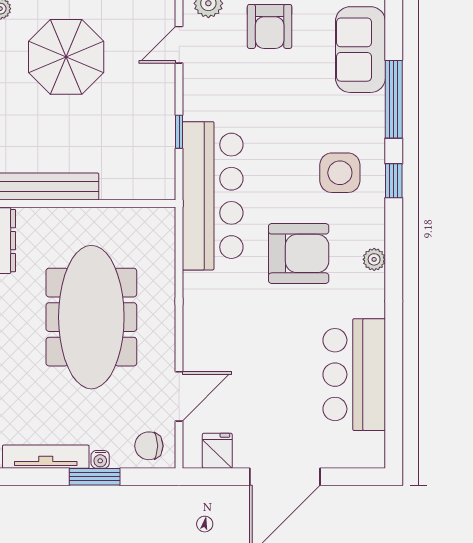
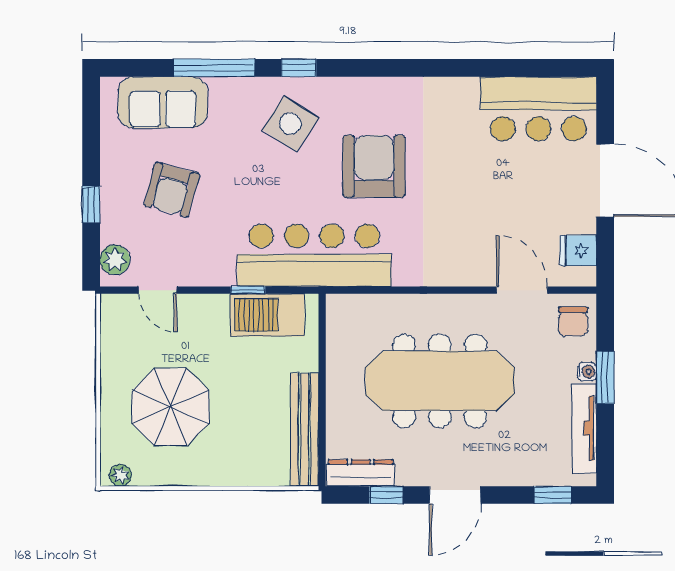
armchair: (270, 26) -> (172, 190), moved, turned 105
barbecue: (155, 150) -> (267, 315), added
side table: (340, 173) -> (290, 124), turned 33
plant: (374, 259) -> (380, 88), removed
bar counter: (354, 375) -> (538, 109), moved

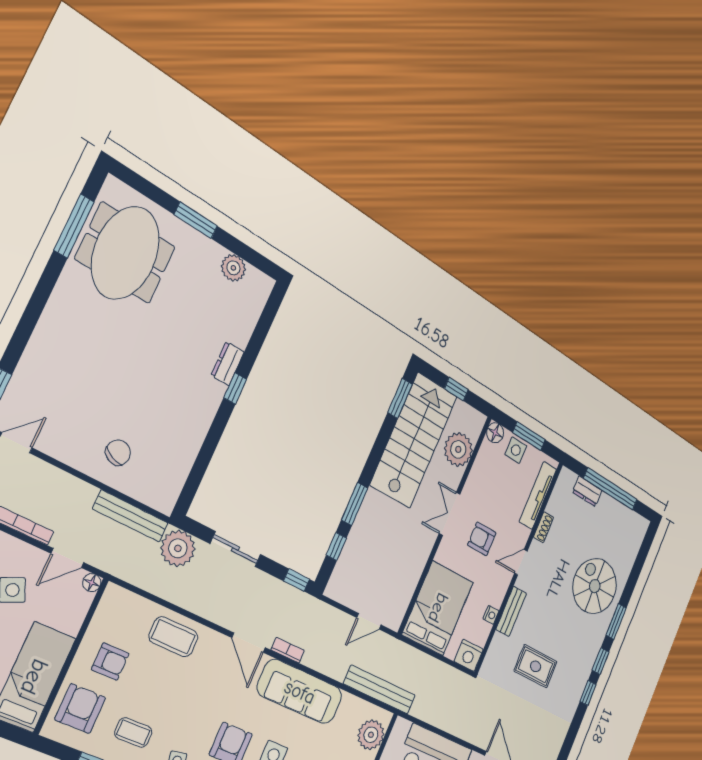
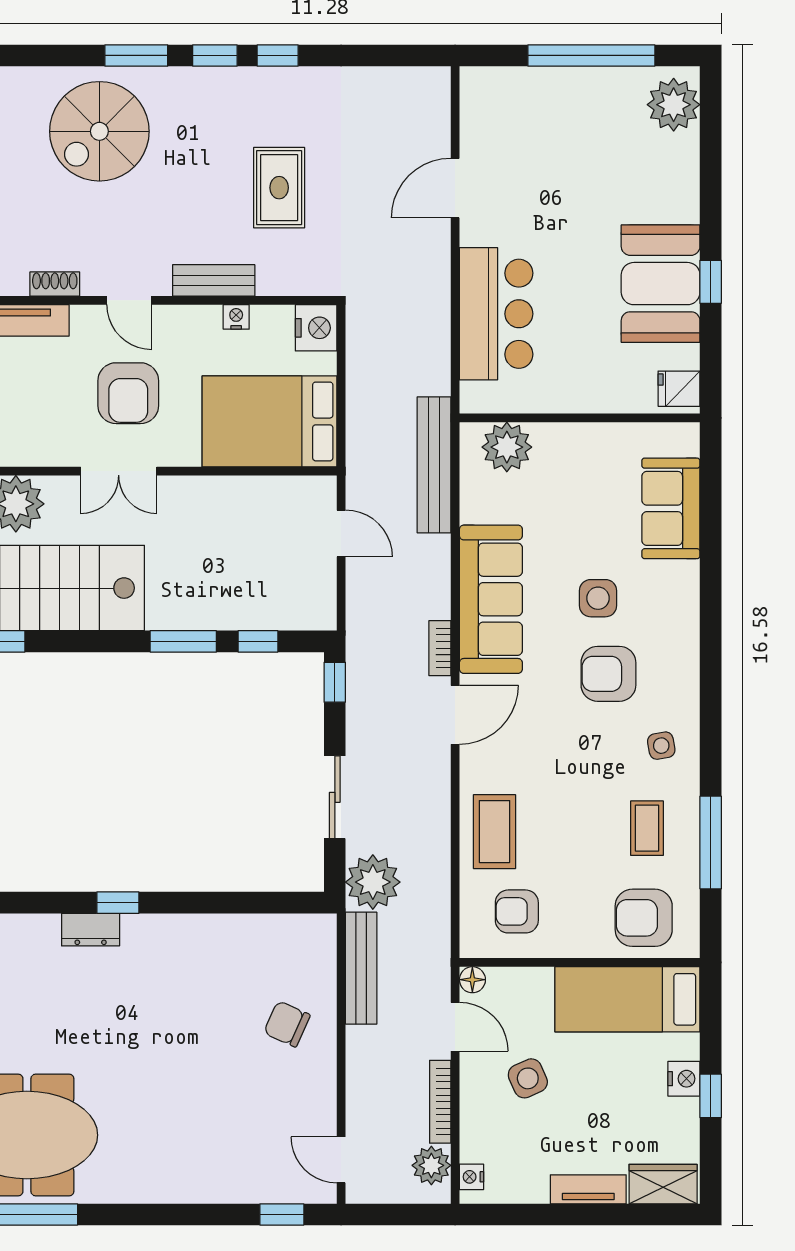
armchair: (482, 539) -> (128, 393), width x1.38, depth x1.38
armchair: (110, 661) -> (517, 911), moved, turned -90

» **Instruction**: Where does "armchair" occur in the data? Copy each line that has it.

» **Task output**:
armchair: (270, 26) -> (172, 190), moved, turned 105
armchair: (482, 539) -> (128, 393), width x1.38, depth x1.38
armchair: (110, 661) -> (517, 911), moved, turned -90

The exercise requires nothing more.